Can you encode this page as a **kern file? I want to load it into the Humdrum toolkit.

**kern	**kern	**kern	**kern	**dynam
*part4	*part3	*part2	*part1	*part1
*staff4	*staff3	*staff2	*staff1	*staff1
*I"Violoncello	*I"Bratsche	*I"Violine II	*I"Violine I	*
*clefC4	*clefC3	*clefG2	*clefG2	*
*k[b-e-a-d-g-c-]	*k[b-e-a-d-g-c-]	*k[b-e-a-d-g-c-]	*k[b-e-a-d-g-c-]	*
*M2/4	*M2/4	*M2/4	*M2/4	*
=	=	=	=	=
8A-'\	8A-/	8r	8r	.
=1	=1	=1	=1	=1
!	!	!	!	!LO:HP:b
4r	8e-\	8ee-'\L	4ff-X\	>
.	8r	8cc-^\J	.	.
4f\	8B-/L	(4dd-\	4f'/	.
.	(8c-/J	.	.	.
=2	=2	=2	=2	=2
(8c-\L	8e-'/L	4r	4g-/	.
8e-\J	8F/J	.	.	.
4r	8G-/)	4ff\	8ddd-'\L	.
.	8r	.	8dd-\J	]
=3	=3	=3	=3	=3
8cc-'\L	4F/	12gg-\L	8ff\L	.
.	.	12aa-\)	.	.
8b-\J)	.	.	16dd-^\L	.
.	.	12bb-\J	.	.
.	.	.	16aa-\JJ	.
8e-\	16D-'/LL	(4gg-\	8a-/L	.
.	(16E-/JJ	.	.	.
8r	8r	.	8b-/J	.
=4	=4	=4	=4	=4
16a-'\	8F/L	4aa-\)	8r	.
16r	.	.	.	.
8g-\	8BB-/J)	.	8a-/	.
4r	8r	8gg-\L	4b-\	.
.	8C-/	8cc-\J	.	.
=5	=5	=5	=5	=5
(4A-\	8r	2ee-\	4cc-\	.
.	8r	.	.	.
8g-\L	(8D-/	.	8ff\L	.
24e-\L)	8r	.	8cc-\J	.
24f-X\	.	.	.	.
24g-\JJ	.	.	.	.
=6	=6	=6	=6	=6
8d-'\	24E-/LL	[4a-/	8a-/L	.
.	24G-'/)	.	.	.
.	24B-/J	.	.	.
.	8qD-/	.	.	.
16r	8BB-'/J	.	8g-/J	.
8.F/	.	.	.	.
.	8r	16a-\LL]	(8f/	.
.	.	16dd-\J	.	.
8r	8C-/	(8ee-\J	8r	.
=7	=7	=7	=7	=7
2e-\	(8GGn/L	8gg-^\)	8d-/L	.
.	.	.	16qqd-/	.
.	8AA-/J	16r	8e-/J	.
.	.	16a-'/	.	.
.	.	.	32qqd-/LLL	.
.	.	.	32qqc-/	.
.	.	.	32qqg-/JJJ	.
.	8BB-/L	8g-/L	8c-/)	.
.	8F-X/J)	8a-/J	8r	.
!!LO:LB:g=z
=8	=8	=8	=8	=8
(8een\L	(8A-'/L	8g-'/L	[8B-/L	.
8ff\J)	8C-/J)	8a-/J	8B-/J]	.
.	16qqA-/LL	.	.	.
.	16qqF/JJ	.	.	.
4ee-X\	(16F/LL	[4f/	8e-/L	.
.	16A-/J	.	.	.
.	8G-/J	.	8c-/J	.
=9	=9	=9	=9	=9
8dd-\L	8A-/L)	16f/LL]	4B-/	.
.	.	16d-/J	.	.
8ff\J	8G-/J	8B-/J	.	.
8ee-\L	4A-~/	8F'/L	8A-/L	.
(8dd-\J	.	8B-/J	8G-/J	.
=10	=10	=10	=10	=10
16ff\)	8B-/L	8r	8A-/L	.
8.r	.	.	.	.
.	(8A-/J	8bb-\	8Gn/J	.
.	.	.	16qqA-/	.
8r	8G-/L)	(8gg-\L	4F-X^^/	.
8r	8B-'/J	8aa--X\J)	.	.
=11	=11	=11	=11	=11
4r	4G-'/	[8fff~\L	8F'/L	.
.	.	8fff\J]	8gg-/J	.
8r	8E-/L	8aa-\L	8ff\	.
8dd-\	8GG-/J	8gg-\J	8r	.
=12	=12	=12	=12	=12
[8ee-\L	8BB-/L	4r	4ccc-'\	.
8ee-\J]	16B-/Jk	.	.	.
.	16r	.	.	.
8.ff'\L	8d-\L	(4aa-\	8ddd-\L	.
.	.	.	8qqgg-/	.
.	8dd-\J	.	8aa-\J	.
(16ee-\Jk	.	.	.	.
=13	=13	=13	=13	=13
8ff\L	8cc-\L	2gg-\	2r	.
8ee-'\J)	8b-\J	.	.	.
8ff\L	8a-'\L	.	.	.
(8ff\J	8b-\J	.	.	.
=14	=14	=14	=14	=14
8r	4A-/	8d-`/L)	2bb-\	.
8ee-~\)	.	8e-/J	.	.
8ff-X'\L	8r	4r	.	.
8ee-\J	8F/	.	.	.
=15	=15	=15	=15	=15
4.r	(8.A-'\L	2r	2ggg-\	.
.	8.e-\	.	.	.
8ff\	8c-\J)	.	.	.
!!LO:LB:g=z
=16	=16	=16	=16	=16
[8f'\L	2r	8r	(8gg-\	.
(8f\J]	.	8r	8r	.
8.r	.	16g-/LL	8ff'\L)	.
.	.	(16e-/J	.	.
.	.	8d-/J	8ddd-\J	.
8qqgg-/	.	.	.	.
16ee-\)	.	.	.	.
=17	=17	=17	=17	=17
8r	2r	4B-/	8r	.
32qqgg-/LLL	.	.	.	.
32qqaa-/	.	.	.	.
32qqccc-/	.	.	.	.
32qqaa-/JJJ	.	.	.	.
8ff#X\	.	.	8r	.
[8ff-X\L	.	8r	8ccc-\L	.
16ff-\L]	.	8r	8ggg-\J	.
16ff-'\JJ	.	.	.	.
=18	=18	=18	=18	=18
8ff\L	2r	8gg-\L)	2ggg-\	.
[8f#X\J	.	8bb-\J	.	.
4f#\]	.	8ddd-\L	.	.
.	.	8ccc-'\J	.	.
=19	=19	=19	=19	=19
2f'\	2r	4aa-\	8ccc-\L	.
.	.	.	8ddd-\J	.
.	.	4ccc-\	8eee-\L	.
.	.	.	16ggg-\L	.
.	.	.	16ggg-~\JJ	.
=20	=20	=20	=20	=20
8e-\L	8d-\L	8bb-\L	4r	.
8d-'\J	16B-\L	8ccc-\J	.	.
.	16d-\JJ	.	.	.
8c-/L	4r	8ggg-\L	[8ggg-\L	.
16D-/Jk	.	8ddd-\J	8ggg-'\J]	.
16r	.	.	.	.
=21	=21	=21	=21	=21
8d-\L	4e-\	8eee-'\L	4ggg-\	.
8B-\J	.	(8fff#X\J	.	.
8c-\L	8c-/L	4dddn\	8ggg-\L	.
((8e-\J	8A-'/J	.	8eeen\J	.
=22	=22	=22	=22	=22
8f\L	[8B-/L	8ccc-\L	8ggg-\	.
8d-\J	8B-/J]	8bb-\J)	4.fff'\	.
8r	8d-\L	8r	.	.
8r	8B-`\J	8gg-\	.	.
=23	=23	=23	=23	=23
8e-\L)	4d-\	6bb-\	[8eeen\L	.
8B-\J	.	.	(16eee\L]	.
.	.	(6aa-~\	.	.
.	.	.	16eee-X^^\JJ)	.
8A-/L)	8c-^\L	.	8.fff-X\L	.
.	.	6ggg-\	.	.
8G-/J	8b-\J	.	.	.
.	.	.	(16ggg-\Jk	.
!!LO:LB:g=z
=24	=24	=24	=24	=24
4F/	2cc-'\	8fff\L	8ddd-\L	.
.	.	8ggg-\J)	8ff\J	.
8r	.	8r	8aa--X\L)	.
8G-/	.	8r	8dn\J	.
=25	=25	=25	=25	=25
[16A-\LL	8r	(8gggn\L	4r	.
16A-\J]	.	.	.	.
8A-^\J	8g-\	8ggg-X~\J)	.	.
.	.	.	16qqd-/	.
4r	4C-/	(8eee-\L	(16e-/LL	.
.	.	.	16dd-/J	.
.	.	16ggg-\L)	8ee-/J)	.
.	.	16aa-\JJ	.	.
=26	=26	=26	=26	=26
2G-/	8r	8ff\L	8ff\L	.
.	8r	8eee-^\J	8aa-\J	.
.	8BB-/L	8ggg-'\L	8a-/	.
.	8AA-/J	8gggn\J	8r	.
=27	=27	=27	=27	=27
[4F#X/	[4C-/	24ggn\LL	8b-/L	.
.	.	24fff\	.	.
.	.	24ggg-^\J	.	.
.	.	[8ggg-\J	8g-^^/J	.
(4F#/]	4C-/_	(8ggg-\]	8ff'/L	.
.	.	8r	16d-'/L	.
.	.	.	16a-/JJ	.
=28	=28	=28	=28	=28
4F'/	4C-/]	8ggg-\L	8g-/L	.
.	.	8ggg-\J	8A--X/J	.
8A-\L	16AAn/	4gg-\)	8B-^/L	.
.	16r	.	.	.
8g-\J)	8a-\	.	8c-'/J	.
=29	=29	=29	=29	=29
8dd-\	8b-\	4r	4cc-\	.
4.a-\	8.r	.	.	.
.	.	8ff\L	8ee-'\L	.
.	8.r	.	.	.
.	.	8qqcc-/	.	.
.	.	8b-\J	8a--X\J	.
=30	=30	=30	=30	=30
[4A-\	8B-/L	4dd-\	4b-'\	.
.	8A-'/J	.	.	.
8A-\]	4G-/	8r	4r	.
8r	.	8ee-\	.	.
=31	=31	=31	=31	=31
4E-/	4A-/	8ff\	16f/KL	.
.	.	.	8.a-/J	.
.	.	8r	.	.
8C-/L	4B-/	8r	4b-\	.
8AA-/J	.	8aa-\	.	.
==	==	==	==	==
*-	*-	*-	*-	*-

************

STATED EXERCISE
Report only the number of lines in the items above that contain the string "kern", treating uppercase and lowercase letters as distinct.

SOLUTION FOR THIS TASK
2